= Prompt =
Count the lines below that contain "grey". Give only the number.

= Provided information =
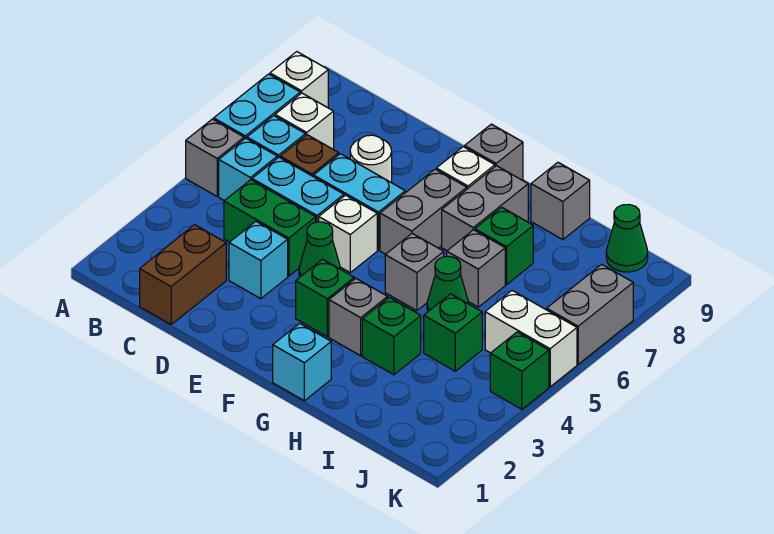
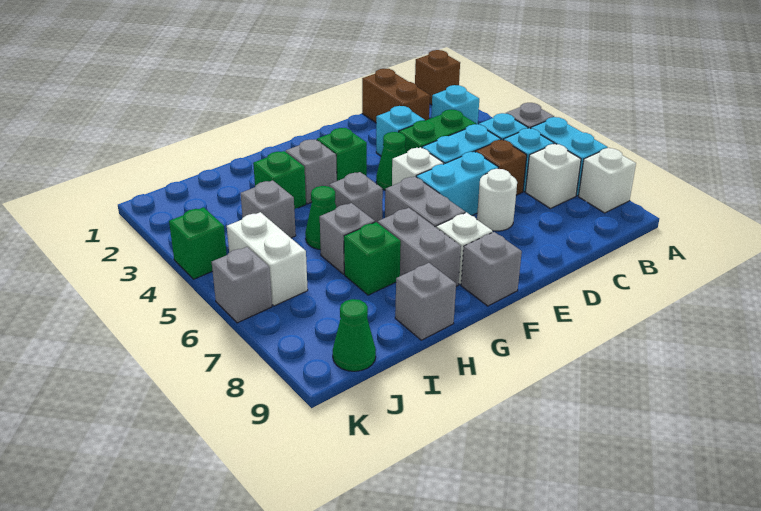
none -> brown brick A1 level 1
cyan brick G1 level 1 -> cyan brick B3 level 1
green brick I4 level 1 -> grey brick I4 level 1
white brick J5:K5 level 1 -> white brick J5:J6 level 1
grey brick K6:K7 level 1 -> grey brick K6 level 1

= Your response =
2